[Coordinate-based object records]
+---+

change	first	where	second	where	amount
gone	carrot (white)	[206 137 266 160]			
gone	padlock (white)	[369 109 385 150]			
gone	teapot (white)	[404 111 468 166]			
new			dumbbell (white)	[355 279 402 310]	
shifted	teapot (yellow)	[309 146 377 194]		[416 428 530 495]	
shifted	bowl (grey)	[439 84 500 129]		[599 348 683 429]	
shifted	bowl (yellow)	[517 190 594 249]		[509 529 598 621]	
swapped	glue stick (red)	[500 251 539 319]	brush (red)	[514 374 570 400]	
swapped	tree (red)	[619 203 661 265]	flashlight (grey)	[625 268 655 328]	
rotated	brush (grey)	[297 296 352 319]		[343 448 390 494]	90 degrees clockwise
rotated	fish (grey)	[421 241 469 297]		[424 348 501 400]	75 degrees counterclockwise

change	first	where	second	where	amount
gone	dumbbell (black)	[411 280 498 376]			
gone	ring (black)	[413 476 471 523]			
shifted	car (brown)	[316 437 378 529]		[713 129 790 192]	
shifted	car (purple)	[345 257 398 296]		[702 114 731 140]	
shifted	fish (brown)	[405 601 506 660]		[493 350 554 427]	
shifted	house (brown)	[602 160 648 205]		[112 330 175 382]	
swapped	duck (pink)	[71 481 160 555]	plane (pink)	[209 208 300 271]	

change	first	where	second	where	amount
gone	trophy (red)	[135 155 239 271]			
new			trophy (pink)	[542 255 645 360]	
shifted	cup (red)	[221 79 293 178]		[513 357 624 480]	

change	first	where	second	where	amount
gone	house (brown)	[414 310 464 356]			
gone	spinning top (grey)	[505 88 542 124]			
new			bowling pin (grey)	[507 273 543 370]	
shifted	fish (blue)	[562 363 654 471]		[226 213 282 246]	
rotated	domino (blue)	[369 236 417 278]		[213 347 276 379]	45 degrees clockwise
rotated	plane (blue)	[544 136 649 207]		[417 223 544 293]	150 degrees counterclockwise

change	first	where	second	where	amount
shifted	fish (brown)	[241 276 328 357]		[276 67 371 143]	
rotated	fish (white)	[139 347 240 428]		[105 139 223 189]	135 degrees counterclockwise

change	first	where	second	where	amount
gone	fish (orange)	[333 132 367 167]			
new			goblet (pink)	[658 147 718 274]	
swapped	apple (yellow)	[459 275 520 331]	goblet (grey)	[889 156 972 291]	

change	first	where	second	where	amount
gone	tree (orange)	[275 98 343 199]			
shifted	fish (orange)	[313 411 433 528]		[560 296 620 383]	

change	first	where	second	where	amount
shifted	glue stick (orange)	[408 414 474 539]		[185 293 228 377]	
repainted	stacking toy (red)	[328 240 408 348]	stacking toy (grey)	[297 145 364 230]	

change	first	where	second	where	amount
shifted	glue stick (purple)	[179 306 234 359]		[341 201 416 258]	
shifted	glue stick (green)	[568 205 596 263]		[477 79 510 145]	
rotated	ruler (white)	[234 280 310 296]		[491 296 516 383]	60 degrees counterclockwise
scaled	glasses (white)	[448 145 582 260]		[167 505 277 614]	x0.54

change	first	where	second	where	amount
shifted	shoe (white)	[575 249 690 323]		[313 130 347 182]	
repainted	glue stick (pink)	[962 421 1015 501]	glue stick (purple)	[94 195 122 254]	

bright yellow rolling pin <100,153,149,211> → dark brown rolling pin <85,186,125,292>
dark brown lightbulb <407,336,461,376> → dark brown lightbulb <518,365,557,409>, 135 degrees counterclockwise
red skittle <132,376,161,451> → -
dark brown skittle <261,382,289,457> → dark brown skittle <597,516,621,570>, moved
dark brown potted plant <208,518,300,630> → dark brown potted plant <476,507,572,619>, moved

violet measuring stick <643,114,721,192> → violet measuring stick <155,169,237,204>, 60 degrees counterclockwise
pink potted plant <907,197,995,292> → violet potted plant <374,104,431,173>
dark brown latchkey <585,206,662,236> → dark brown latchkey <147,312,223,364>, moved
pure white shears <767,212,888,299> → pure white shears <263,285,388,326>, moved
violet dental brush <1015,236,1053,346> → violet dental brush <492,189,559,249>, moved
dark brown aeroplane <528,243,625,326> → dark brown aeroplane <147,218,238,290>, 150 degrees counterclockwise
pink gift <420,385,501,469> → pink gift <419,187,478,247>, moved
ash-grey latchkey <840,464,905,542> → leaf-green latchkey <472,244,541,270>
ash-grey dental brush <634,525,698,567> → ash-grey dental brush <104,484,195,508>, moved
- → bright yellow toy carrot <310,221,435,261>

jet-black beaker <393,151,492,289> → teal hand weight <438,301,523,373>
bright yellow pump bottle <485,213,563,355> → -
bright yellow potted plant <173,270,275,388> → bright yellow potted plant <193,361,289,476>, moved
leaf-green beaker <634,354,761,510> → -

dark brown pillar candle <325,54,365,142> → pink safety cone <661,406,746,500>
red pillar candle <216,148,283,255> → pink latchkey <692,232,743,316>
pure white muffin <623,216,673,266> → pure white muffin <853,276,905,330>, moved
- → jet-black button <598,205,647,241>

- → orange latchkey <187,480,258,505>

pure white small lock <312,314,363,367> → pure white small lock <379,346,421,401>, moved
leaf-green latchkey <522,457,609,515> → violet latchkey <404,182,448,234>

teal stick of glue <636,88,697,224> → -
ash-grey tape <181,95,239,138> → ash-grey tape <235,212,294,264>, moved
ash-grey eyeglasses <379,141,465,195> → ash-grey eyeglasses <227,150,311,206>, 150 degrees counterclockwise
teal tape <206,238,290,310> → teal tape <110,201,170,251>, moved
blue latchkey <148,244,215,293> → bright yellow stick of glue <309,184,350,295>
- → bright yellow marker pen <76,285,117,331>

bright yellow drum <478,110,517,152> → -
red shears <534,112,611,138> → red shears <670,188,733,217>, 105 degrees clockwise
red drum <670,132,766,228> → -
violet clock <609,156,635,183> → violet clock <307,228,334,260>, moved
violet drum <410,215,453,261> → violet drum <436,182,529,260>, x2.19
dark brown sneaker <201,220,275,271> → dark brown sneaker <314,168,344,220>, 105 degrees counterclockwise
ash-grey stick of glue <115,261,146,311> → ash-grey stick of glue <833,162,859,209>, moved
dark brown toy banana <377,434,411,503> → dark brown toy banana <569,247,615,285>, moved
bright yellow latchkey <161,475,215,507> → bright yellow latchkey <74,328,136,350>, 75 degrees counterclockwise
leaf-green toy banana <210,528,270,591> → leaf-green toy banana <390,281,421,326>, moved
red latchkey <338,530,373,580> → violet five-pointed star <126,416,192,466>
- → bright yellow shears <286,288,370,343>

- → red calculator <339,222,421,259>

+---+

§ What you have to do
Nothing in the entries above may be left out; retype them all exactly.

§ Task result
change	first	where	second	where	amount
gone	carrot (white)	[206 137 266 160]			
gone	padlock (white)	[369 109 385 150]			
gone	teapot (white)	[404 111 468 166]			
new			dumbbell (white)	[355 279 402 310]	
shifted	teapot (yellow)	[309 146 377 194]		[416 428 530 495]	
shifted	bowl (grey)	[439 84 500 129]		[599 348 683 429]	
shifted	bowl (yellow)	[517 190 594 249]		[509 529 598 621]	
swapped	glue stick (red)	[500 251 539 319]	brush (red)	[514 374 570 400]	
swapped	tree (red)	[619 203 661 265]	flashlight (grey)	[625 268 655 328]	
rotated	brush (grey)	[297 296 352 319]		[343 448 390 494]	90 degrees clockwise
rotated	fish (grey)	[421 241 469 297]		[424 348 501 400]	75 degrees counterclockwise

change	first	where	second	where	amount
gone	dumbbell (black)	[411 280 498 376]			
gone	ring (black)	[413 476 471 523]			
shifted	car (brown)	[316 437 378 529]		[713 129 790 192]	
shifted	car (purple)	[345 257 398 296]		[702 114 731 140]	
shifted	fish (brown)	[405 601 506 660]		[493 350 554 427]	
shifted	house (brown)	[602 160 648 205]		[112 330 175 382]	
swapped	duck (pink)	[71 481 160 555]	plane (pink)	[209 208 300 271]	

change	first	where	second	where	amount
gone	trophy (red)	[135 155 239 271]			
new			trophy (pink)	[542 255 645 360]	
shifted	cup (red)	[221 79 293 178]		[513 357 624 480]	

change	first	where	second	where	amount
gone	house (brown)	[414 310 464 356]			
gone	spinning top (grey)	[505 88 542 124]			
new			bowling pin (grey)	[507 273 543 370]	
shifted	fish (blue)	[562 363 654 471]		[226 213 282 246]	
rotated	domino (blue)	[369 236 417 278]		[213 347 276 379]	45 degrees clockwise
rotated	plane (blue)	[544 136 649 207]		[417 223 544 293]	150 degrees counterclockwise

change	first	where	second	where	amount
shifted	fish (brown)	[241 276 328 357]		[276 67 371 143]	
rotated	fish (white)	[139 347 240 428]		[105 139 223 189]	135 degrees counterclockwise

change	first	where	second	where	amount
gone	fish (orange)	[333 132 367 167]			
new			goblet (pink)	[658 147 718 274]	
swapped	apple (yellow)	[459 275 520 331]	goblet (grey)	[889 156 972 291]	

change	first	where	second	where	amount
gone	tree (orange)	[275 98 343 199]			
shifted	fish (orange)	[313 411 433 528]		[560 296 620 383]	

change	first	where	second	where	amount
shifted	glue stick (orange)	[408 414 474 539]		[185 293 228 377]	
repainted	stacking toy (red)	[328 240 408 348]	stacking toy (grey)	[297 145 364 230]	

change	first	where	second	where	amount
shifted	glue stick (purple)	[179 306 234 359]		[341 201 416 258]	
shifted	glue stick (green)	[568 205 596 263]		[477 79 510 145]	
rotated	ruler (white)	[234 280 310 296]		[491 296 516 383]	60 degrees counterclockwise
scaled	glasses (white)	[448 145 582 260]		[167 505 277 614]	x0.54

change	first	where	second	where	amount
shifted	shoe (white)	[575 249 690 323]		[313 130 347 182]	
repainted	glue stick (pink)	[962 421 1015 501]	glue stick (purple)	[94 195 122 254]	

bright yellow rolling pin <100,153,149,211> → dark brown rolling pin <85,186,125,292>
dark brown lightbulb <407,336,461,376> → dark brown lightbulb <518,365,557,409>, 135 degrees counterclockwise
red skittle <132,376,161,451> → -
dark brown skittle <261,382,289,457> → dark brown skittle <597,516,621,570>, moved
dark brown potted plant <208,518,300,630> → dark brown potted plant <476,507,572,619>, moved

violet measuring stick <643,114,721,192> → violet measuring stick <155,169,237,204>, 60 degrees counterclockwise
pink potted plant <907,197,995,292> → violet potted plant <374,104,431,173>
dark brown latchkey <585,206,662,236> → dark brown latchkey <147,312,223,364>, moved
pure white shears <767,212,888,299> → pure white shears <263,285,388,326>, moved
violet dental brush <1015,236,1053,346> → violet dental brush <492,189,559,249>, moved
dark brown aeroplane <528,243,625,326> → dark brown aeroplane <147,218,238,290>, 150 degrees counterclockwise
pink gift <420,385,501,469> → pink gift <419,187,478,247>, moved
ash-grey latchkey <840,464,905,542> → leaf-green latchkey <472,244,541,270>
ash-grey dental brush <634,525,698,567> → ash-grey dental brush <104,484,195,508>, moved
- → bright yellow toy carrot <310,221,435,261>

jet-black beaker <393,151,492,289> → teal hand weight <438,301,523,373>
bright yellow pump bottle <485,213,563,355> → -
bright yellow potted plant <173,270,275,388> → bright yellow potted plant <193,361,289,476>, moved
leaf-green beaker <634,354,761,510> → -

dark brown pillar candle <325,54,365,142> → pink safety cone <661,406,746,500>
red pillar candle <216,148,283,255> → pink latchkey <692,232,743,316>
pure white muffin <623,216,673,266> → pure white muffin <853,276,905,330>, moved
- → jet-black button <598,205,647,241>

- → orange latchkey <187,480,258,505>

pure white small lock <312,314,363,367> → pure white small lock <379,346,421,401>, moved
leaf-green latchkey <522,457,609,515> → violet latchkey <404,182,448,234>

teal stick of glue <636,88,697,224> → -
ash-grey tape <181,95,239,138> → ash-grey tape <235,212,294,264>, moved
ash-grey eyeglasses <379,141,465,195> → ash-grey eyeglasses <227,150,311,206>, 150 degrees counterclockwise
teal tape <206,238,290,310> → teal tape <110,201,170,251>, moved
blue latchkey <148,244,215,293> → bright yellow stick of glue <309,184,350,295>
- → bright yellow marker pen <76,285,117,331>

bright yellow drum <478,110,517,152> → -
red shears <534,112,611,138> → red shears <670,188,733,217>, 105 degrees clockwise
red drum <670,132,766,228> → -
violet clock <609,156,635,183> → violet clock <307,228,334,260>, moved
violet drum <410,215,453,261> → violet drum <436,182,529,260>, x2.19
dark brown sneaker <201,220,275,271> → dark brown sneaker <314,168,344,220>, 105 degrees counterclockwise
ash-grey stick of glue <115,261,146,311> → ash-grey stick of glue <833,162,859,209>, moved
dark brown toy banana <377,434,411,503> → dark brown toy banana <569,247,615,285>, moved
bright yellow latchkey <161,475,215,507> → bright yellow latchkey <74,328,136,350>, 75 degrees counterclockwise
leaf-green toy banana <210,528,270,591> → leaf-green toy banana <390,281,421,326>, moved
red latchkey <338,530,373,580> → violet five-pointed star <126,416,192,466>
- → bright yellow shears <286,288,370,343>

- → red calculator <339,222,421,259>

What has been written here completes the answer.